■ **Problem to work on**
After locating the line containing "SONAR2 pin ECHO: 10 -> 5", transcribe that line and all following lines exactly, stopping only at the end of the records.

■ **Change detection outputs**
========================================

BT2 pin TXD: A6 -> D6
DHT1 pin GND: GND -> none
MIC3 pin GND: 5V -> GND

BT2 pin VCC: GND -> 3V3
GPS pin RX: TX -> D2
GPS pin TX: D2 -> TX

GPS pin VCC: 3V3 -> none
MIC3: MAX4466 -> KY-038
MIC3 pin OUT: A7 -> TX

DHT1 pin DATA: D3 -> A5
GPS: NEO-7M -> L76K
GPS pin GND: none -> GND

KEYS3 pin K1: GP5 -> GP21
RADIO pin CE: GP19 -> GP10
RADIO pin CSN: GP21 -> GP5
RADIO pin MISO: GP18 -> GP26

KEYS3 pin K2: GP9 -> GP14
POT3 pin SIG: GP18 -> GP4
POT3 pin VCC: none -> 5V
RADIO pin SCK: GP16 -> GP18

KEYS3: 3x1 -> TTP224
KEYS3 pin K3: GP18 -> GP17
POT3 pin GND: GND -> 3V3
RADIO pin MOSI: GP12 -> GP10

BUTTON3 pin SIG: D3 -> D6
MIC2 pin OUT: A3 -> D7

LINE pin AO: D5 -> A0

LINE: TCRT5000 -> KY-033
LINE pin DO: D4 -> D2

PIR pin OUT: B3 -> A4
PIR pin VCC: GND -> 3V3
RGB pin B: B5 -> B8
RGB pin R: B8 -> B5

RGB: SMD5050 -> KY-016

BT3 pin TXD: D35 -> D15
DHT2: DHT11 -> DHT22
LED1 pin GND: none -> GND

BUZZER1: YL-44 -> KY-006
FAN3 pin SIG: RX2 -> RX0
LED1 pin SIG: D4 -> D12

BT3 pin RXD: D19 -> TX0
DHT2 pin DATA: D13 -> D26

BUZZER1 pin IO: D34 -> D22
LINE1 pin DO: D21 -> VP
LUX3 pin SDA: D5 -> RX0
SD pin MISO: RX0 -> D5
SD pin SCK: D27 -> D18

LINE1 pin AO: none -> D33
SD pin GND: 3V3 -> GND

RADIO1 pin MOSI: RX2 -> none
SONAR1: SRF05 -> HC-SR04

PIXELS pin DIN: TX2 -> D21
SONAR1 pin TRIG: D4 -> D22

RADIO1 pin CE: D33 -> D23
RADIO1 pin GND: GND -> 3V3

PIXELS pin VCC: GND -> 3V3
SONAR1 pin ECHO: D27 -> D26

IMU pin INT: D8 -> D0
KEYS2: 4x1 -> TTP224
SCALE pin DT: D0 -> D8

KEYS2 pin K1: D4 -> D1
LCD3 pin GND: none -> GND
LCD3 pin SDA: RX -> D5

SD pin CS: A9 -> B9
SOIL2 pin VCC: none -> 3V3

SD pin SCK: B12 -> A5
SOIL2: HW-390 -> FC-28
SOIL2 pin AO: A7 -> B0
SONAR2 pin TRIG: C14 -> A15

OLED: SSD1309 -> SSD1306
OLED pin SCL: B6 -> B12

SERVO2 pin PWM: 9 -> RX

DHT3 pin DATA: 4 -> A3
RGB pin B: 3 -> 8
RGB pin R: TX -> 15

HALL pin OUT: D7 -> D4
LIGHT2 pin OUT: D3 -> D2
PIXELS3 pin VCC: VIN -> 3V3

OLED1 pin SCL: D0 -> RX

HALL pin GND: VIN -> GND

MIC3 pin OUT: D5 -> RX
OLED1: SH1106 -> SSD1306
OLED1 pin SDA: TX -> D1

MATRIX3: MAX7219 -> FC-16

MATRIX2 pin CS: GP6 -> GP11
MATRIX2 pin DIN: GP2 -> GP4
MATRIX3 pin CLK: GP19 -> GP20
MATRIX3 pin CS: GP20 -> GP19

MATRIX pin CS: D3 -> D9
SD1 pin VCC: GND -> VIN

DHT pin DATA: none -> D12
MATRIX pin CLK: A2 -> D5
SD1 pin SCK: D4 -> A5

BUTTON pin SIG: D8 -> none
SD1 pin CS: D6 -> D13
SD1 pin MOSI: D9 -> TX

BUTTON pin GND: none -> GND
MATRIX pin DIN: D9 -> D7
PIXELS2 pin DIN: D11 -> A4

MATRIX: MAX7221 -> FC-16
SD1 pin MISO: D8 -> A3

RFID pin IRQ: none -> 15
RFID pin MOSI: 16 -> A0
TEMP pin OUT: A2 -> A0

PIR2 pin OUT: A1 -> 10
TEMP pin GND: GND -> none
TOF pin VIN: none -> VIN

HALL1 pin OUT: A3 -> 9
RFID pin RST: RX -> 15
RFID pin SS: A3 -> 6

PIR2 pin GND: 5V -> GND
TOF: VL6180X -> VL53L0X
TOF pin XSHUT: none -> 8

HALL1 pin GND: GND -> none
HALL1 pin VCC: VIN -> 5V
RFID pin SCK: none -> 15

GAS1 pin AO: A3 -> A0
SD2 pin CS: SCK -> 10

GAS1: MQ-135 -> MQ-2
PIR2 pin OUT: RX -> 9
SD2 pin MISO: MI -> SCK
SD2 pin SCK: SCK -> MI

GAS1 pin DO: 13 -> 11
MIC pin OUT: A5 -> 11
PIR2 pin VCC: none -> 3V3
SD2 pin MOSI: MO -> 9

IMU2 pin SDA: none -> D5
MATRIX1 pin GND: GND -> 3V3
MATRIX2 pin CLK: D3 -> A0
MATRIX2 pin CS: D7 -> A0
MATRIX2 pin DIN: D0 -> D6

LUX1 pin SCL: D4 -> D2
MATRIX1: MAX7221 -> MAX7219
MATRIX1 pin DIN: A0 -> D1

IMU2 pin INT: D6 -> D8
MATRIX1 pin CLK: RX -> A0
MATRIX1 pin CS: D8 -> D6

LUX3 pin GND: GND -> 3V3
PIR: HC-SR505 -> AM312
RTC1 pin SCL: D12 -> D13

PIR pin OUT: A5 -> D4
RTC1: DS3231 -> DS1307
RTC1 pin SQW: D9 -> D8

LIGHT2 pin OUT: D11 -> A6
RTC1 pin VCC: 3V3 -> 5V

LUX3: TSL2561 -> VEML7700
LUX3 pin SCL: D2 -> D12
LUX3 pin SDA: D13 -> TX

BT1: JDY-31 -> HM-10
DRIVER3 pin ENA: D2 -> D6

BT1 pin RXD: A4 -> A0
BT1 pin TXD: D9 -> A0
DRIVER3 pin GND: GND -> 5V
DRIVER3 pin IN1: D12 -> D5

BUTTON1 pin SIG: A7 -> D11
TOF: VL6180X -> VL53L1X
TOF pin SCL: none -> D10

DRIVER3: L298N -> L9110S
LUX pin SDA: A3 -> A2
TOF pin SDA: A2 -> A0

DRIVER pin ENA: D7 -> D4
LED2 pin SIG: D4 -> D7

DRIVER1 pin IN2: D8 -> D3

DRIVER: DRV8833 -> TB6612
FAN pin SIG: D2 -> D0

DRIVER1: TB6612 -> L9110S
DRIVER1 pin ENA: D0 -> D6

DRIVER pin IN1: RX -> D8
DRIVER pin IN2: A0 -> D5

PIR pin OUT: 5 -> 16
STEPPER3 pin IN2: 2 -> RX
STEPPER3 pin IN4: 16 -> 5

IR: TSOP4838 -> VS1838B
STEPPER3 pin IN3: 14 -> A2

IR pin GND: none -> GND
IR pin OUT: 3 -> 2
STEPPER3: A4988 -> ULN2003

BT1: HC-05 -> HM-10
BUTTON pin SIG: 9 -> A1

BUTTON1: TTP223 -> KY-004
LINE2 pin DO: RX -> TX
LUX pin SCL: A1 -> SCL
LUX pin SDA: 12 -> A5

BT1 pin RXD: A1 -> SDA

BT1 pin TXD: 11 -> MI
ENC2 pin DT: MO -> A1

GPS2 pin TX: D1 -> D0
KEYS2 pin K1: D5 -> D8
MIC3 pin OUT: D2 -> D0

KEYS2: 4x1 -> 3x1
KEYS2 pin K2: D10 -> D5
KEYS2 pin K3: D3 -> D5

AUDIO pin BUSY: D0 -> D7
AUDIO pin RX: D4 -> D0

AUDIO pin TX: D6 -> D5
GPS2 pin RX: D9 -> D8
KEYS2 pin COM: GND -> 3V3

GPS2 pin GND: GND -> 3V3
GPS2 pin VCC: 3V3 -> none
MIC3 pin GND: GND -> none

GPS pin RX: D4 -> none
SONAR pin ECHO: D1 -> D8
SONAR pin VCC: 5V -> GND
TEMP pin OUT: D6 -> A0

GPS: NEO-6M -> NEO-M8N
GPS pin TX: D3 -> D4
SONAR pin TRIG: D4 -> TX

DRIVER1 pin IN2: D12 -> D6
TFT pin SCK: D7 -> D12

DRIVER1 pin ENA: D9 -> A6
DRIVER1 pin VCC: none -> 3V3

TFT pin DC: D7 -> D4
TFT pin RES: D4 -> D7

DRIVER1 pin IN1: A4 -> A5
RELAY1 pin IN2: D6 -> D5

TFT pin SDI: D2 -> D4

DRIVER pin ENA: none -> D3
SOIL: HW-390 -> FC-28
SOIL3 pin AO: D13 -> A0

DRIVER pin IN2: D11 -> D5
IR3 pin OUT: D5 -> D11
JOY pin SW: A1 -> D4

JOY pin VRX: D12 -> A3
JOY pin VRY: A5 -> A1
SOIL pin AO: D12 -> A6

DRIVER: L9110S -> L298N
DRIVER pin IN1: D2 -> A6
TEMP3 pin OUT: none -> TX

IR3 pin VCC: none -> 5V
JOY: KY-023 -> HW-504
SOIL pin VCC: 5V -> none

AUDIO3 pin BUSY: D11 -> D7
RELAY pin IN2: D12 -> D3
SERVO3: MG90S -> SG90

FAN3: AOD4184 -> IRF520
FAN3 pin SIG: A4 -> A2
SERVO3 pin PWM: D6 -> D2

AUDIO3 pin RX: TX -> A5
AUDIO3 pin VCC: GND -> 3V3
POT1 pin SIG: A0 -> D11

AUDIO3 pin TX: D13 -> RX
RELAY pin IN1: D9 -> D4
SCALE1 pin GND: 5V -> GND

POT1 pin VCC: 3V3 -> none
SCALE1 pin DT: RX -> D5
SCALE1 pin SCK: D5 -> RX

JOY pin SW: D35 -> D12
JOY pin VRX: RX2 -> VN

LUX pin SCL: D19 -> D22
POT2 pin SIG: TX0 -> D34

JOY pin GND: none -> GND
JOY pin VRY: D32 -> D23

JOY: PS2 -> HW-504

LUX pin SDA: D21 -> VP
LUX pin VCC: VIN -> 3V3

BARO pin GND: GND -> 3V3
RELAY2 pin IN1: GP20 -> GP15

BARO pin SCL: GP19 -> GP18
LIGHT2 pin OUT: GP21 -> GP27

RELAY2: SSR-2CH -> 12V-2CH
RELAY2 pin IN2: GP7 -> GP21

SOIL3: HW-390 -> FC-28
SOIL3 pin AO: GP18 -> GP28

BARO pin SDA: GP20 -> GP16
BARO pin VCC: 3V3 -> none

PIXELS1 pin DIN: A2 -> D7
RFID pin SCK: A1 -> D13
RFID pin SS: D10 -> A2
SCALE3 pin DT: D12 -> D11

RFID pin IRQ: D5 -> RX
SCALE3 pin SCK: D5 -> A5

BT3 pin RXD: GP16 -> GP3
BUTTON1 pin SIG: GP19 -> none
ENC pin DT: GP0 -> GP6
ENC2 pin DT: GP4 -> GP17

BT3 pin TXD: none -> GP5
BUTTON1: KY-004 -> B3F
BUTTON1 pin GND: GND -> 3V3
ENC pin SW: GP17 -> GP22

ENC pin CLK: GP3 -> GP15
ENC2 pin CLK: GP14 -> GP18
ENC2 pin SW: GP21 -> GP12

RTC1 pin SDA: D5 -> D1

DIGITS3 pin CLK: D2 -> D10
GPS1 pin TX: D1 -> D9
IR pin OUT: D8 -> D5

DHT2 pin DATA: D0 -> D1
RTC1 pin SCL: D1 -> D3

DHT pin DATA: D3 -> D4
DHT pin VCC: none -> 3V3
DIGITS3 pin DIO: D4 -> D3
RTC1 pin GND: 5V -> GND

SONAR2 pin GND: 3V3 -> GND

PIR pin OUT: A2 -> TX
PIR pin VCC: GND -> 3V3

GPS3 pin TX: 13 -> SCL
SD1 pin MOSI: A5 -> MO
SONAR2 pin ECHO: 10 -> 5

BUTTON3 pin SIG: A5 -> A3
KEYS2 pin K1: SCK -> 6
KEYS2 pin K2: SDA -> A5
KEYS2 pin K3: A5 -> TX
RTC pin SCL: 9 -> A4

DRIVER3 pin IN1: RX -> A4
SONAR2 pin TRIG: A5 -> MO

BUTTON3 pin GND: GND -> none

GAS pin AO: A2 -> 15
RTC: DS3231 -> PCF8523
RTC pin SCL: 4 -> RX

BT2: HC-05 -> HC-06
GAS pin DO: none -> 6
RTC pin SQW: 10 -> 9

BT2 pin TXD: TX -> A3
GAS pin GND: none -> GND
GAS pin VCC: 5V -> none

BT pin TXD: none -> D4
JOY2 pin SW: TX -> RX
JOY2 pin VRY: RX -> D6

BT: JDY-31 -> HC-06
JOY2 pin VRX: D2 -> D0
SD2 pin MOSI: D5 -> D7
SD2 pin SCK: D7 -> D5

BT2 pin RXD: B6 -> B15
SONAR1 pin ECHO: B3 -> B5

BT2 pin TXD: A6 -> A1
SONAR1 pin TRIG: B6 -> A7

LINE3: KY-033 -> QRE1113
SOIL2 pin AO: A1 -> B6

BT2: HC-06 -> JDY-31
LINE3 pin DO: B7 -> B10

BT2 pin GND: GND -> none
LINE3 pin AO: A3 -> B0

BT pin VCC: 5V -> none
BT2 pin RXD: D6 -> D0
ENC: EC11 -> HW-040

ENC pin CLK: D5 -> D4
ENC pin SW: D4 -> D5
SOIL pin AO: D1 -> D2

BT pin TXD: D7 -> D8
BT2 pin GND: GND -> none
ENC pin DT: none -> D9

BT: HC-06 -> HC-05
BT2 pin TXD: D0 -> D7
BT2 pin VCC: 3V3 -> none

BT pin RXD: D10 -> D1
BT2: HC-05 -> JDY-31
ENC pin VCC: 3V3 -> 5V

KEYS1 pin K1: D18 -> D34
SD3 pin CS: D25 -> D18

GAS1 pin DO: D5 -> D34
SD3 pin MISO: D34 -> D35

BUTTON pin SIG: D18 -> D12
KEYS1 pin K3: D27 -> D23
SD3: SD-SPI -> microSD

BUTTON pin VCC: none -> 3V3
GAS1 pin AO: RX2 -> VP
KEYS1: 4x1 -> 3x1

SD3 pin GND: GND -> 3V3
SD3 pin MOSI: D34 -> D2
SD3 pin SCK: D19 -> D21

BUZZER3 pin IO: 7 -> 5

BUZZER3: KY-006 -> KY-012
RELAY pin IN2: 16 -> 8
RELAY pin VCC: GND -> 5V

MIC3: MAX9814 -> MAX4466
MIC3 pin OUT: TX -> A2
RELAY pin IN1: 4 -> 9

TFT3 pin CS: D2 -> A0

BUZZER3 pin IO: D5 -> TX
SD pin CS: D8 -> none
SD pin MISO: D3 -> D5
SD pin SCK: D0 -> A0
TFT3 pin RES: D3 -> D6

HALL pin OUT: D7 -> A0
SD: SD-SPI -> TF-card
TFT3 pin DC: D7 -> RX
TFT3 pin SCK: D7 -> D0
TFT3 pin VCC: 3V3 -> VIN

========================================

■ **Finished exercise**
SONAR2 pin ECHO: 10 -> 5

BUTTON3 pin SIG: A5 -> A3
KEYS2 pin K1: SCK -> 6
KEYS2 pin K2: SDA -> A5
KEYS2 pin K3: A5 -> TX
RTC pin SCL: 9 -> A4

DRIVER3 pin IN1: RX -> A4
SONAR2 pin TRIG: A5 -> MO

BUTTON3 pin GND: GND -> none

GAS pin AO: A2 -> 15
RTC: DS3231 -> PCF8523
RTC pin SCL: 4 -> RX

BT2: HC-05 -> HC-06
GAS pin DO: none -> 6
RTC pin SQW: 10 -> 9

BT2 pin TXD: TX -> A3
GAS pin GND: none -> GND
GAS pin VCC: 5V -> none

BT pin TXD: none -> D4
JOY2 pin SW: TX -> RX
JOY2 pin VRY: RX -> D6

BT: JDY-31 -> HC-06
JOY2 pin VRX: D2 -> D0
SD2 pin MOSI: D5 -> D7
SD2 pin SCK: D7 -> D5

BT2 pin RXD: B6 -> B15
SONAR1 pin ECHO: B3 -> B5

BT2 pin TXD: A6 -> A1
SONAR1 pin TRIG: B6 -> A7

LINE3: KY-033 -> QRE1113
SOIL2 pin AO: A1 -> B6

BT2: HC-06 -> JDY-31
LINE3 pin DO: B7 -> B10

BT2 pin GND: GND -> none
LINE3 pin AO: A3 -> B0

BT pin VCC: 5V -> none
BT2 pin RXD: D6 -> D0
ENC: EC11 -> HW-040

ENC pin CLK: D5 -> D4
ENC pin SW: D4 -> D5
SOIL pin AO: D1 -> D2

BT pin TXD: D7 -> D8
BT2 pin GND: GND -> none
ENC pin DT: none -> D9

BT: HC-06 -> HC-05
BT2 pin TXD: D0 -> D7
BT2 pin VCC: 3V3 -> none

BT pin RXD: D10 -> D1
BT2: HC-05 -> JDY-31
ENC pin VCC: 3V3 -> 5V

KEYS1 pin K1: D18 -> D34
SD3 pin CS: D25 -> D18

GAS1 pin DO: D5 -> D34
SD3 pin MISO: D34 -> D35

BUTTON pin SIG: D18 -> D12
KEYS1 pin K3: D27 -> D23
SD3: SD-SPI -> microSD

BUTTON pin VCC: none -> 3V3
GAS1 pin AO: RX2 -> VP
KEYS1: 4x1 -> 3x1

SD3 pin GND: GND -> 3V3
SD3 pin MOSI: D34 -> D2
SD3 pin SCK: D19 -> D21

BUZZER3 pin IO: 7 -> 5

BUZZER3: KY-006 -> KY-012
RELAY pin IN2: 16 -> 8
RELAY pin VCC: GND -> 5V

MIC3: MAX9814 -> MAX4466
MIC3 pin OUT: TX -> A2
RELAY pin IN1: 4 -> 9

TFT3 pin CS: D2 -> A0

BUZZER3 pin IO: D5 -> TX
SD pin CS: D8 -> none
SD pin MISO: D3 -> D5
SD pin SCK: D0 -> A0
TFT3 pin RES: D3 -> D6

HALL pin OUT: D7 -> A0
SD: SD-SPI -> TF-card
TFT3 pin DC: D7 -> RX
TFT3 pin SCK: D7 -> D0
TFT3 pin VCC: 3V3 -> VIN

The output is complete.